Work order: Would you return exactly the lines from the top of the data below through the one containing "(622, 499) = (267, 247): purple drum -> none", leaving out the pictures?

====

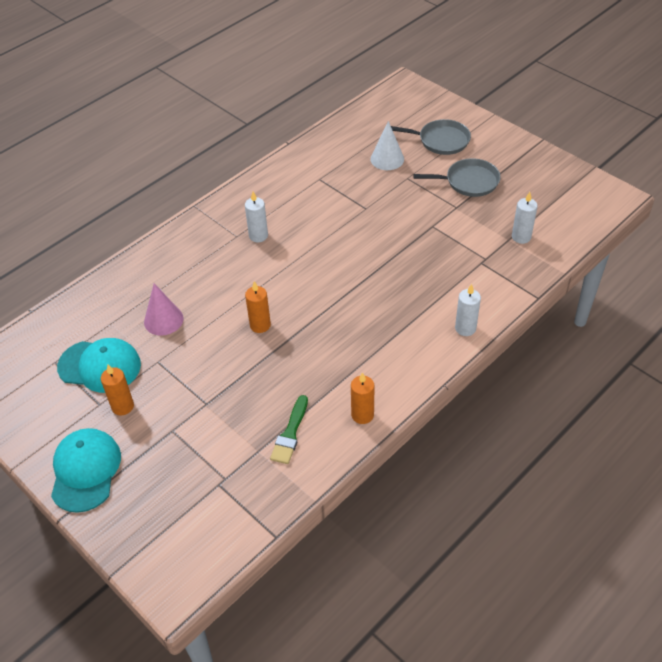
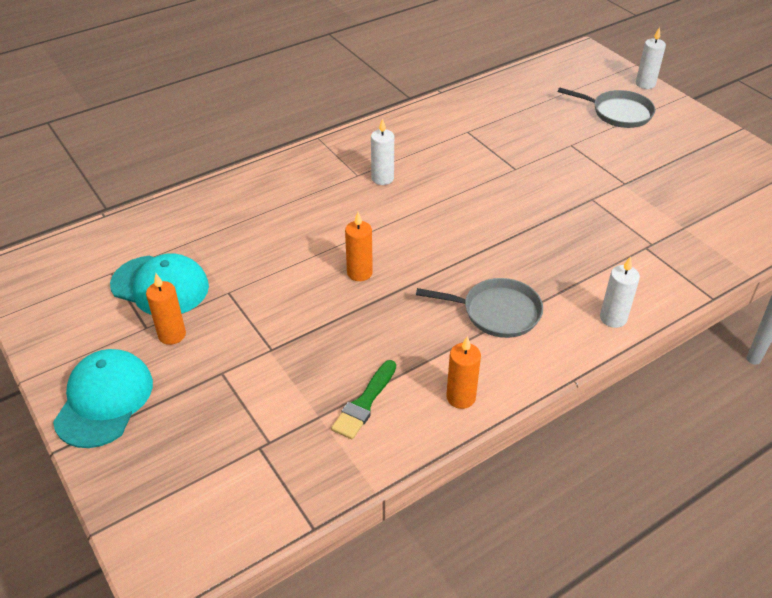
camera: 10 degrees right, 5 degrees down
(163, 320) = (248, 249): pink cone -> none
(387, 159) = (551, 122): white cone -> none
(469, 182) = (645, 159): grey pan -> grey pan (497, 312)
(521, 237) = (701, 227): white candle -> white candle (645, 84)

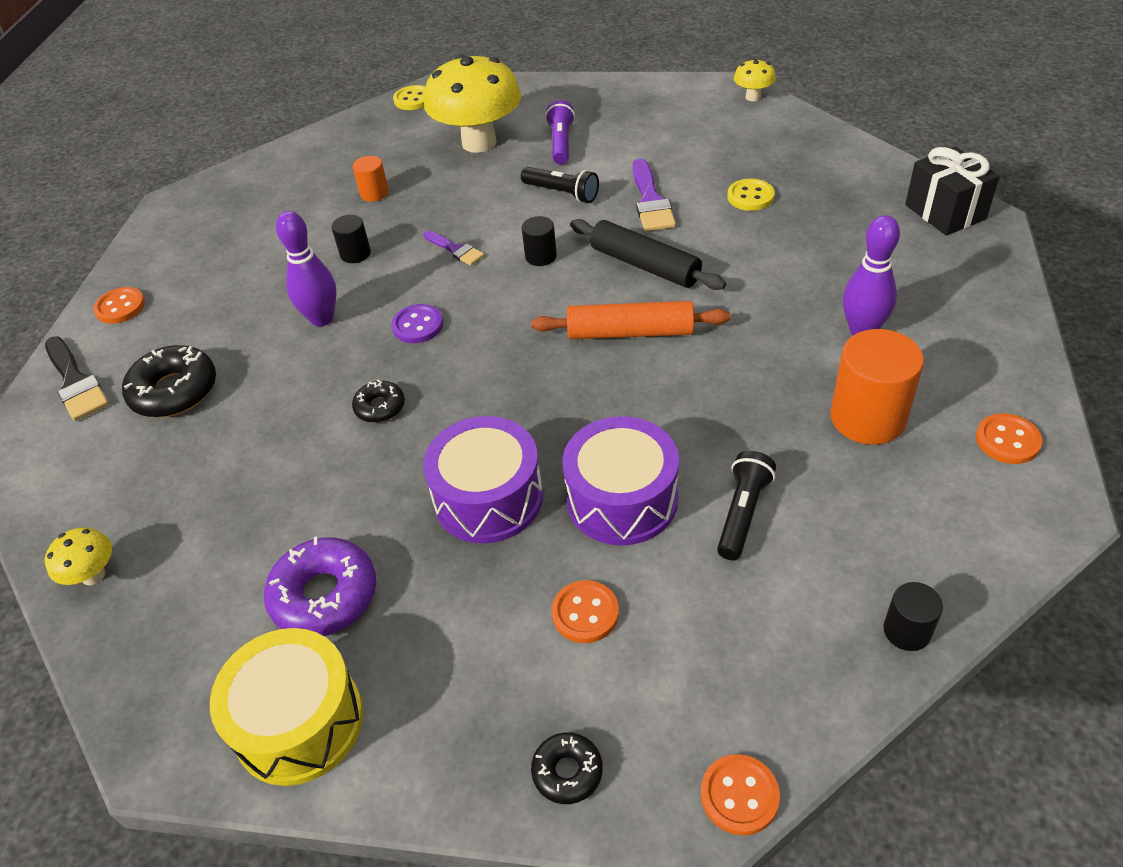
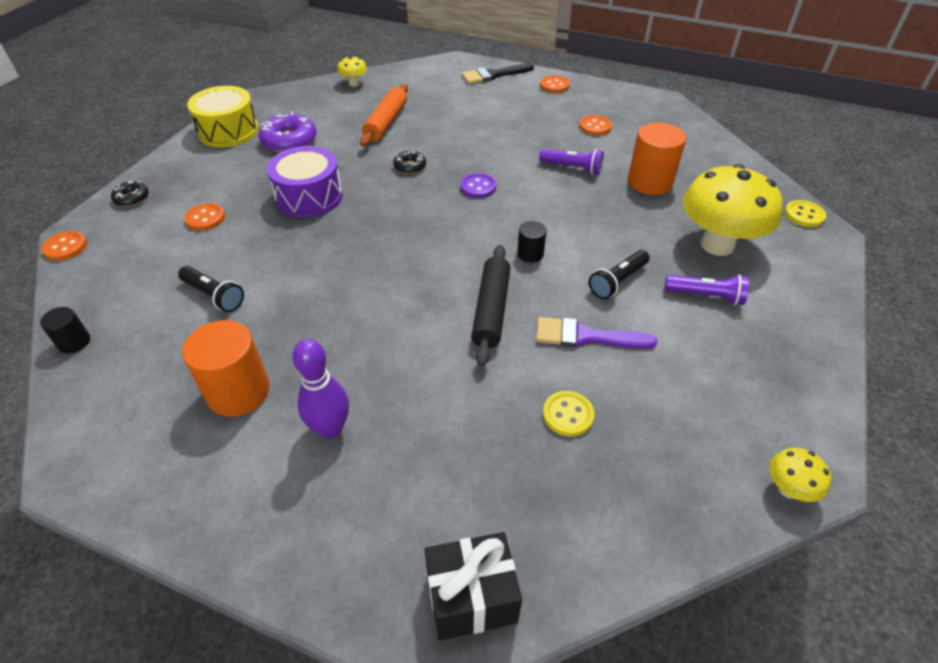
camera: 100 degrees right, 0 degrees up
(174, 391) = (468, 102): black donut -> none
(322, 319) = (506, 151): purple bowling pin -> none
(355, 254) = (572, 168): black cylinder -> purple flashlight
(374, 193) = (649, 182): orange cylinder -> orange cylinder, size x1.91
(455, 250) = (558, 212): purple brush -> none
(622, 499) = (267, 247): purple drum -> none
(630, 332) = (414, 283): orange rolling pin -> orange rolling pin (386, 122)
(645, 265) = (491, 310): black rolling pin -> black rolling pin turned 45 degrees counterclockwise
(1007, 440) = (149, 475): orange button -> orange button (595, 127)

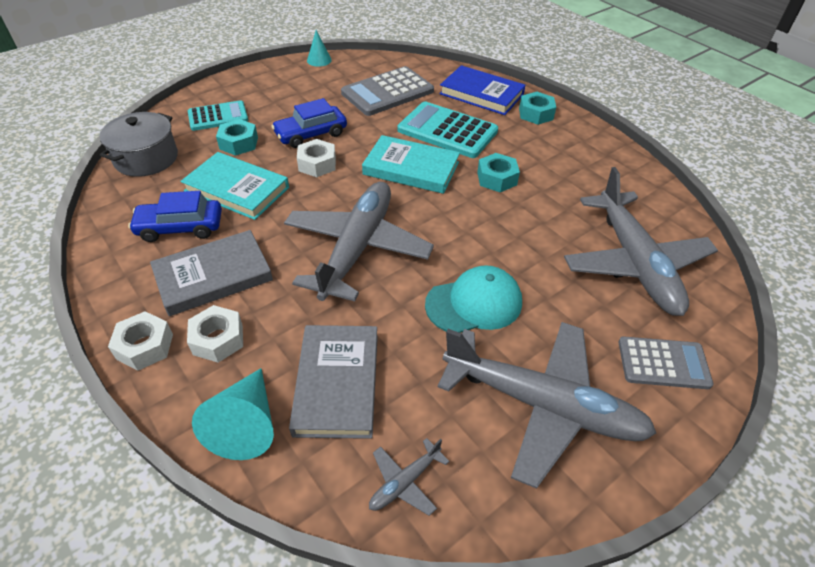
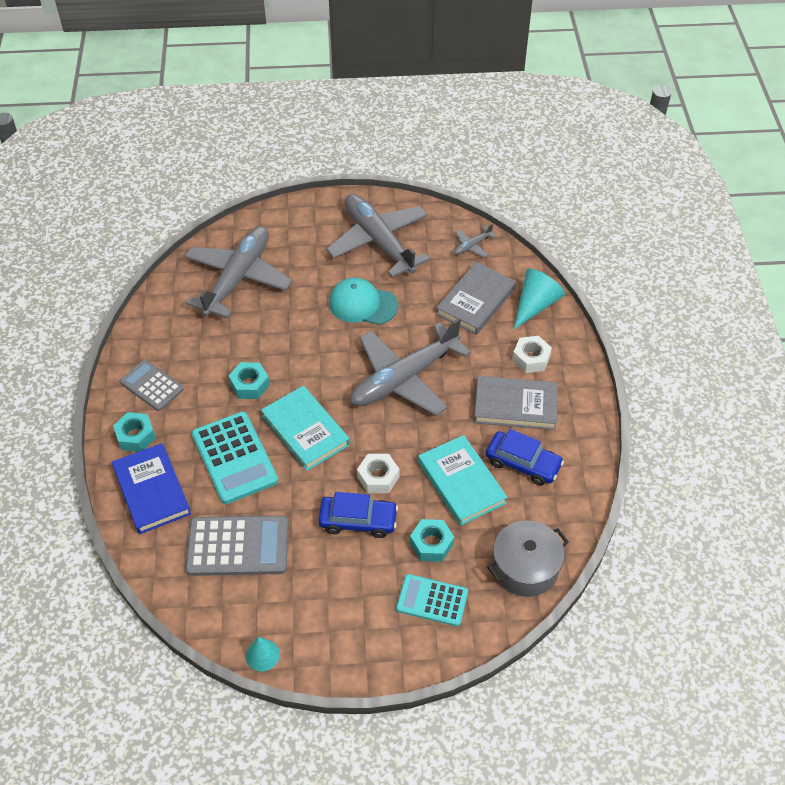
camera: 145 degrees left, 5 degrees up
(145, 346) = (577, 376): white nut -> none
(405, 482) = (472, 246): grey plane -> grey plane turned 150 degrees clockwise
(663, 363) = (296, 227): grey calculator -> grey calculator (151, 386)

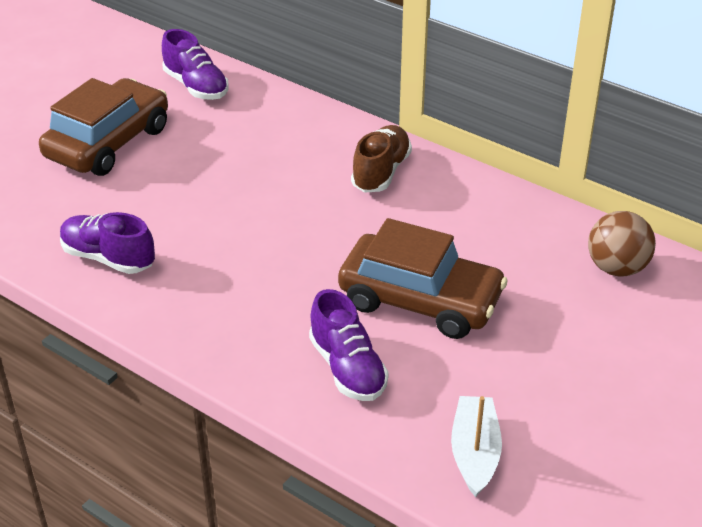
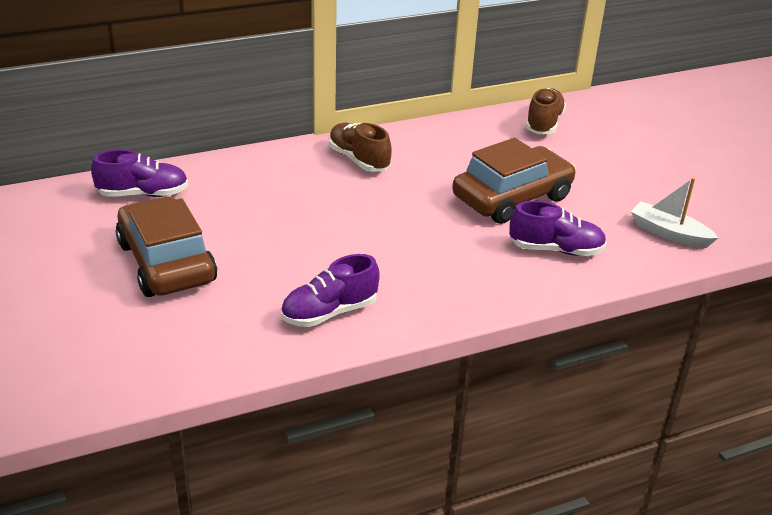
camera: 60 degrees left, 5 degrees down
(616, 268) = (543, 123): brown ball -> brown shoe

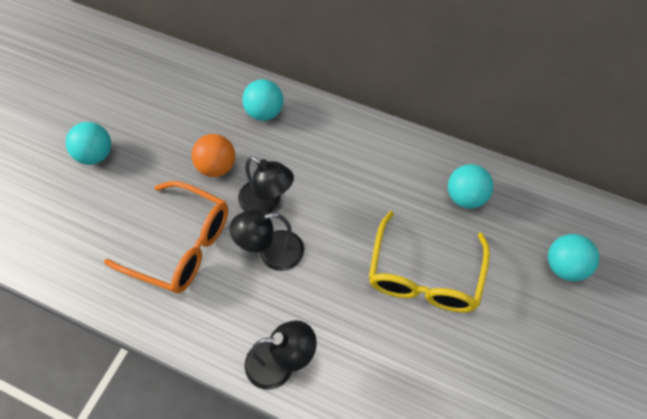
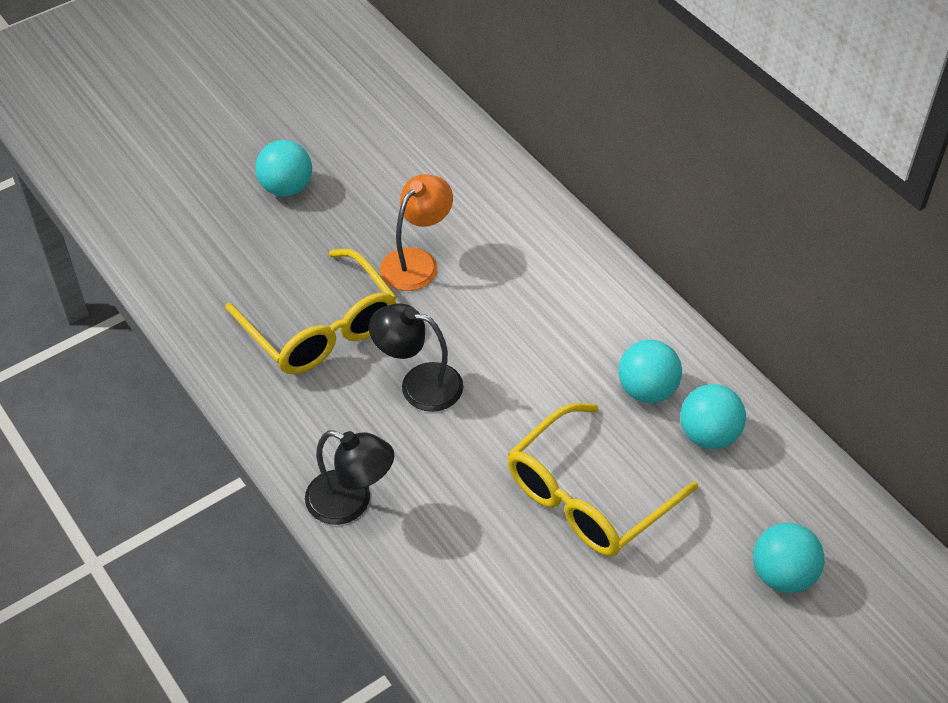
camera: 30 degrees right, 10 degrees down
(181, 245) = (321, 328): orange glasses -> yellow glasses
(217, 167) = (417, 261): orange ball -> orange lamp
(264, 112) = (516, 224): turquoise ball -> turquoise ball (647, 390)
(266, 203) = (449, 328): black lamp -> none

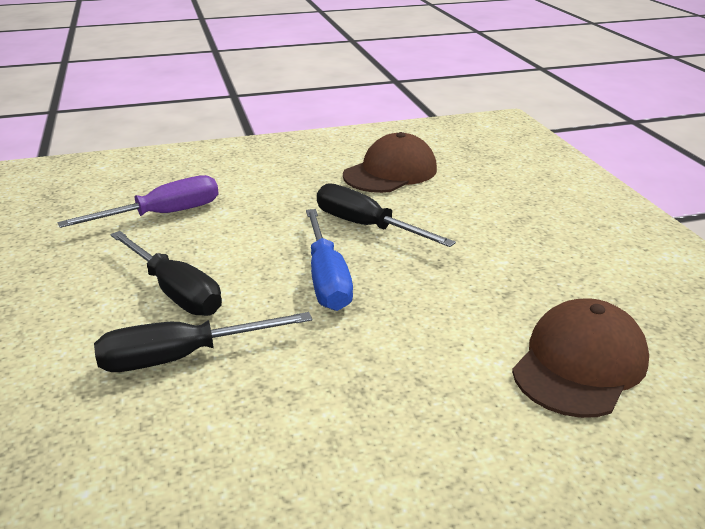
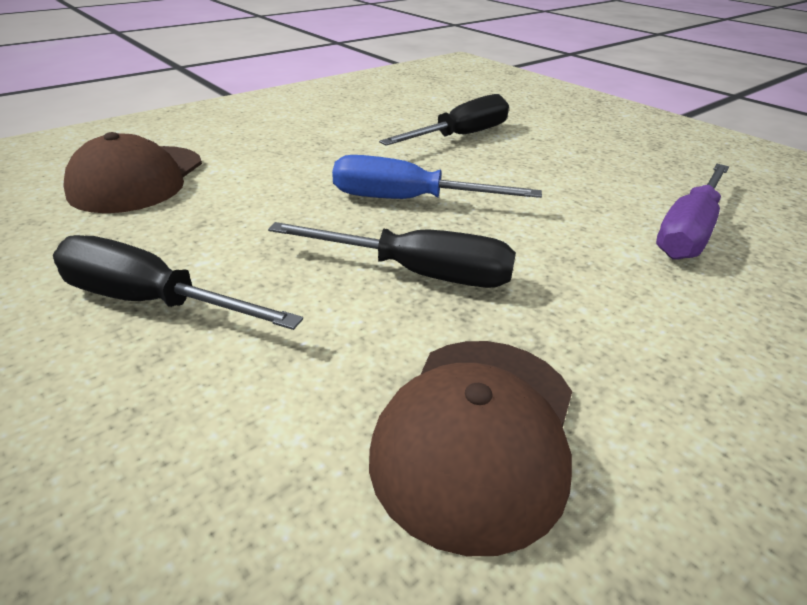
camera: 155 degrees right, 5 degrees up
(175, 291) = (531, 167): black screwdriver -> black screwdriver (152, 302)
(327, 279) = (408, 200): blue screwdriver -> blue screwdriver turned 45 degrees counterclockwise

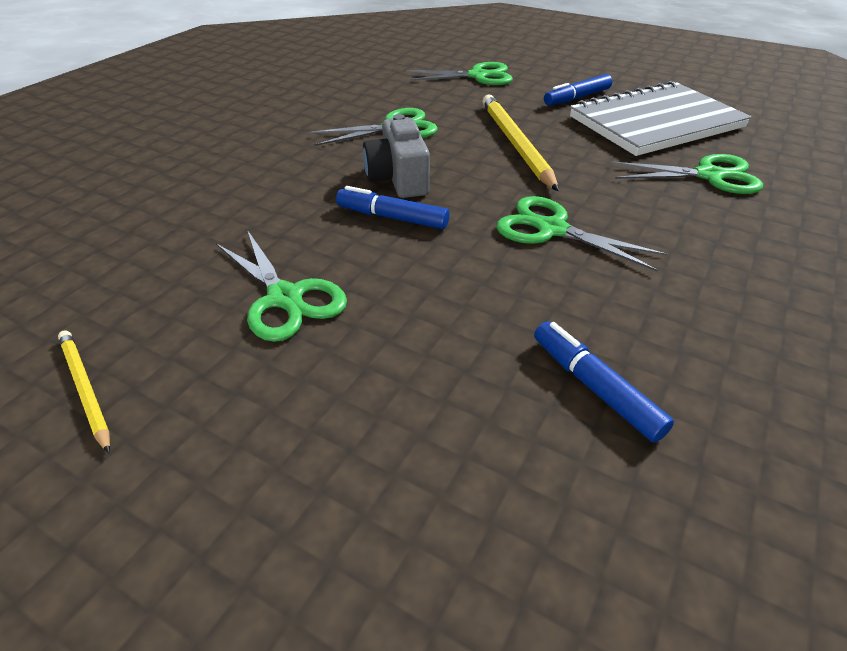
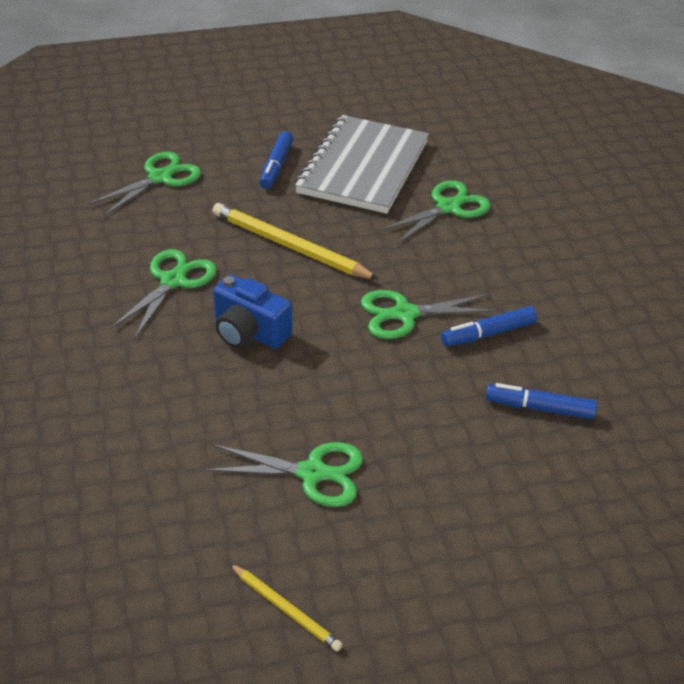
camera: 45 degrees left, 0 degrees up
(85, 389) = (286, 609): yellow pencil -> yellow pencil turned 150 degrees counterclockwise
(392, 217) = (292, 369): blue marker -> blue marker (488, 334)
(398, 179) = (249, 332): grey camera -> blue camera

====

Written answer:
camera: 10 degrees right, 5 degrees down
(163, 320) = (248, 249): pink cone -> none
(387, 159) = (551, 122): white cone -> none
(469, 182) = (645, 159): grey pan -> grey pan (497, 312)
(521, 237) = (701, 227): white candle -> white candle (645, 84)

camera: 100 degrees right, 0 degrees up
(174, 391) = (468, 102): black donut -> none
(322, 319) = (506, 151): purple bowling pin -> none
(355, 254) = (572, 168): black cylinder -> purple flashlight
(374, 193) = (649, 182): orange cylinder -> orange cylinder, size x1.91
(455, 250) = (558, 212): purple brush -> none
(622, 499) = (267, 247): purple drum -> none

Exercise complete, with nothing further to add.